Data extract: Begin

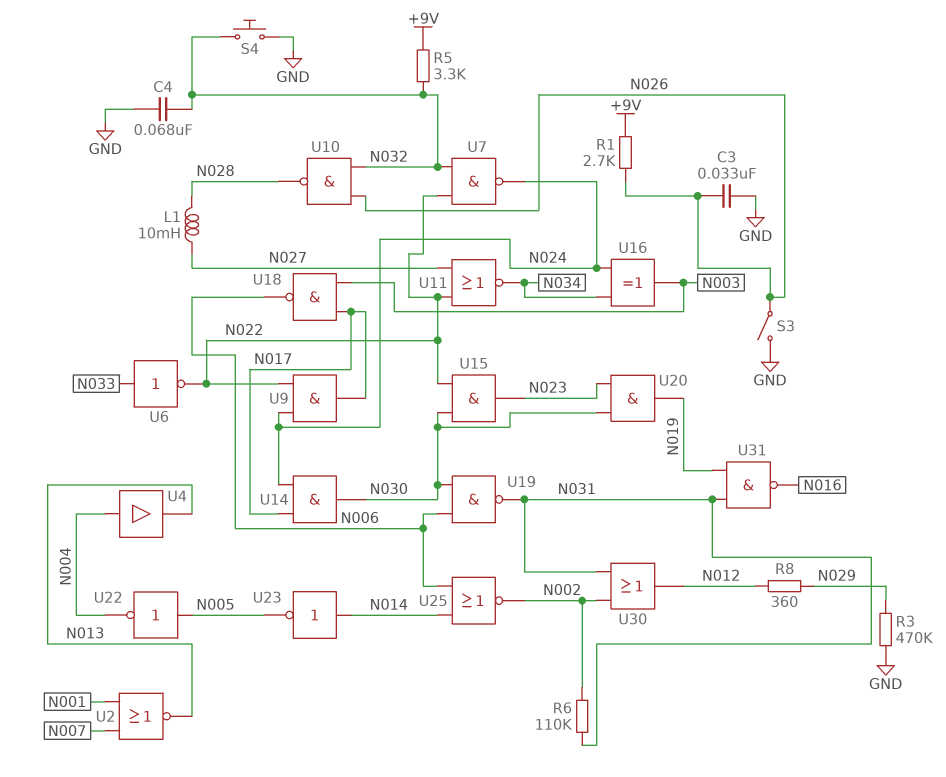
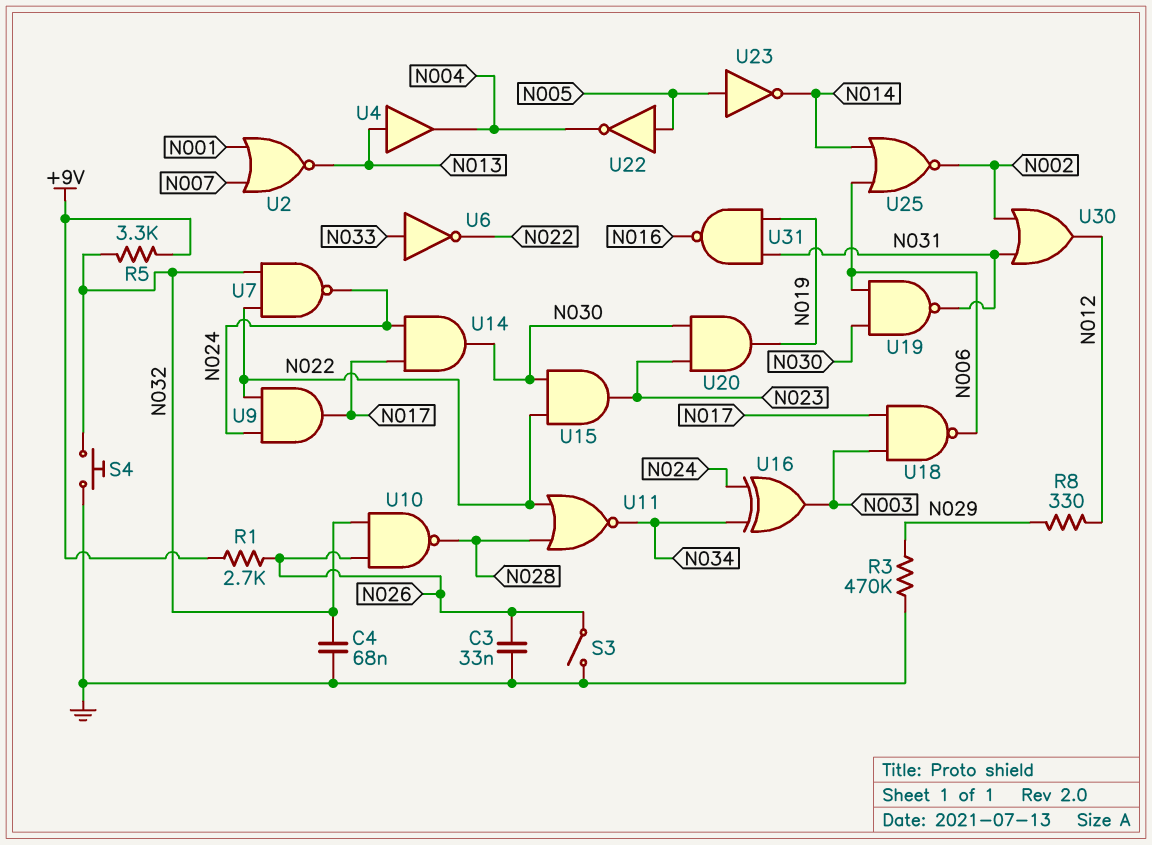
L1: 10mH (N027, N028) -> none
R6: 110k (N002, N031) -> none
R8: 360 (N012, N029) -> 330 (N012, N029)
U4: buffer (in N004, out N013) -> buffer (in N013, out N004)
U11: NOR (in N022, in N027, out N034) -> NOR (in N022, in N028, out N034)
U23: NOT (in N014, out N005) -> NOT (in N005, out N014)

Data extract: End

» **Directions**: Repeat exactly, and only, the lines from the one containing "R8: 360 (N012, N029) -> 330 (N012, N029)" through the last line above.

» **Answer below**:
R8: 360 (N012, N029) -> 330 (N012, N029)
U4: buffer (in N004, out N013) -> buffer (in N013, out N004)
U11: NOR (in N022, in N027, out N034) -> NOR (in N022, in N028, out N034)
U23: NOT (in N014, out N005) -> NOT (in N005, out N014)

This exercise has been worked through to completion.